→ **Task goal**:
Starting with the line that contains "camera: 135 degrees left, 15 degrees up" and stopping after the line that contains "(1128, 318) = (218, 188): white", copy the entries below exactly. Include nothing else.

→ **Records to process**:
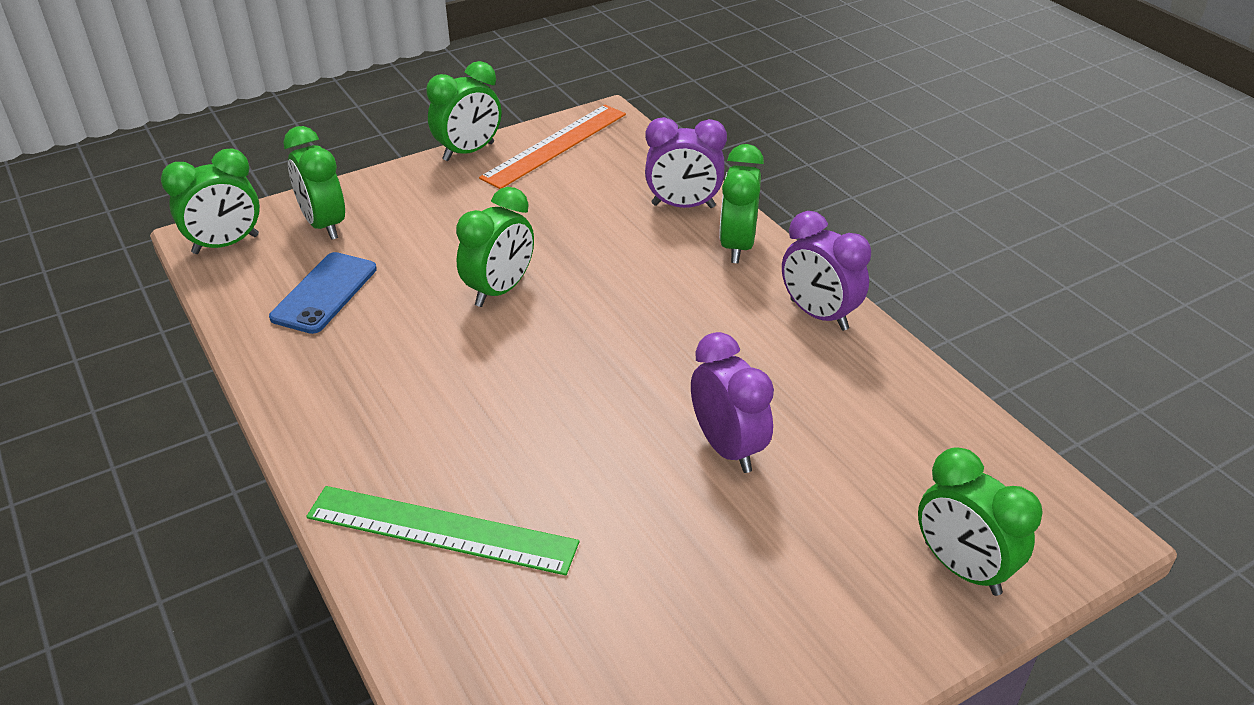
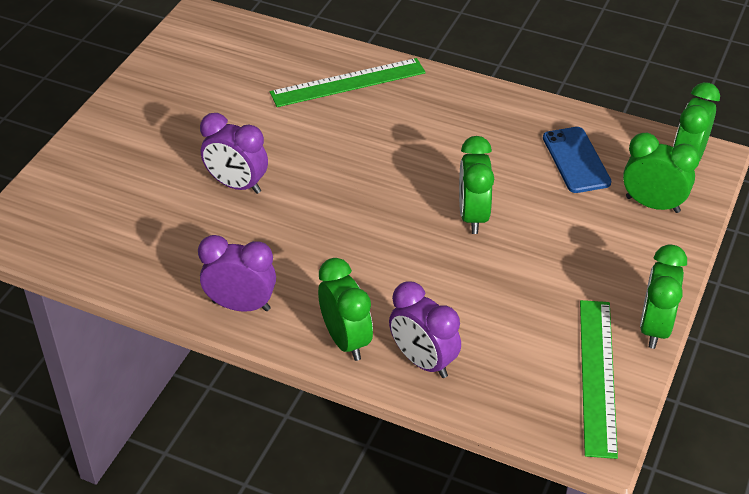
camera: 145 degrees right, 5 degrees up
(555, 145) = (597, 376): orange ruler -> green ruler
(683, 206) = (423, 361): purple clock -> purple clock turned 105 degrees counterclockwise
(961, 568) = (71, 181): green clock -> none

--

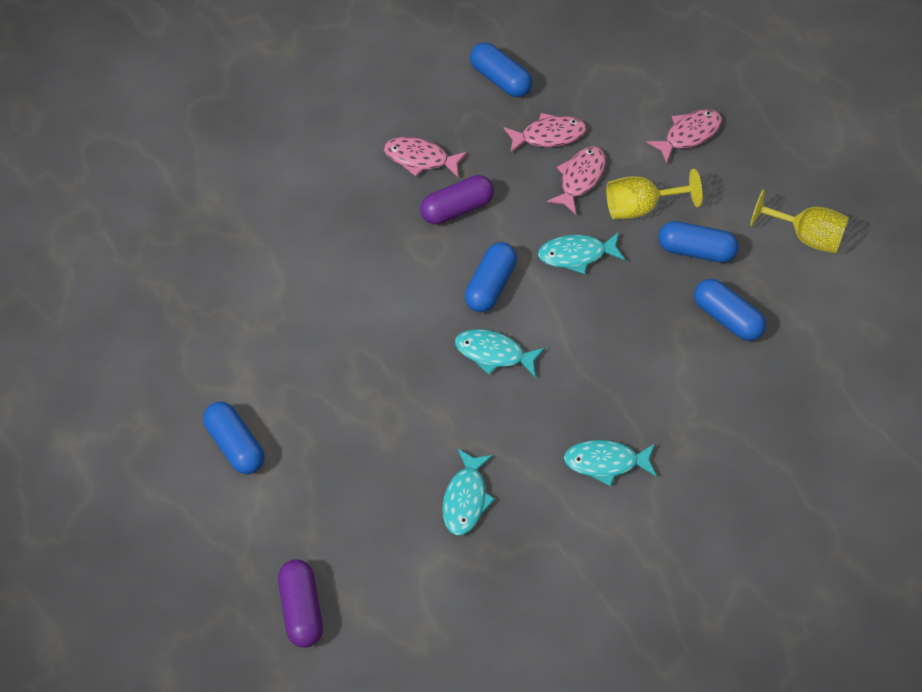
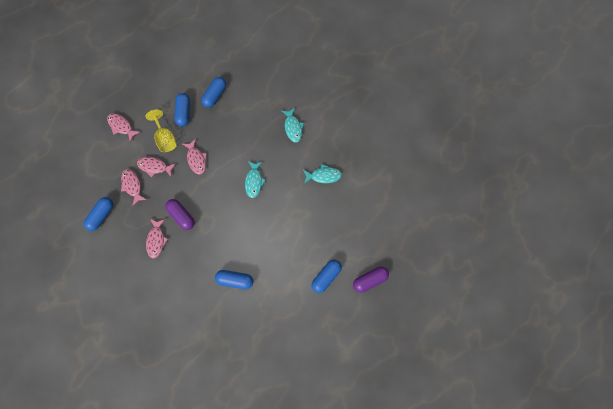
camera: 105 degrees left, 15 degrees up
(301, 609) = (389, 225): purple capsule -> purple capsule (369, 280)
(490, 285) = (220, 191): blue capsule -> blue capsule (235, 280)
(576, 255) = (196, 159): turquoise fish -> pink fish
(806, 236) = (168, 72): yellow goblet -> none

...

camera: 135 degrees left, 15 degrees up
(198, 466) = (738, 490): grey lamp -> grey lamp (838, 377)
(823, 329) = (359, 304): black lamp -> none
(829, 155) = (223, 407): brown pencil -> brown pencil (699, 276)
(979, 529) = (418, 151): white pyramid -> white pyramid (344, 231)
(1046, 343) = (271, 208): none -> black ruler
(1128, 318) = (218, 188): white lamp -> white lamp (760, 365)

→ **Completed exercise**:
camera: 135 degrees left, 15 degrees up
(198, 466) = (738, 490): grey lamp -> grey lamp (838, 377)
(823, 329) = (359, 304): black lamp -> none
(829, 155) = (223, 407): brown pencil -> brown pencil (699, 276)
(979, 529) = (418, 151): white pyramid -> white pyramid (344, 231)
(1046, 343) = (271, 208): none -> black ruler
(1128, 318) = (218, 188): white lamp -> white lamp (760, 365)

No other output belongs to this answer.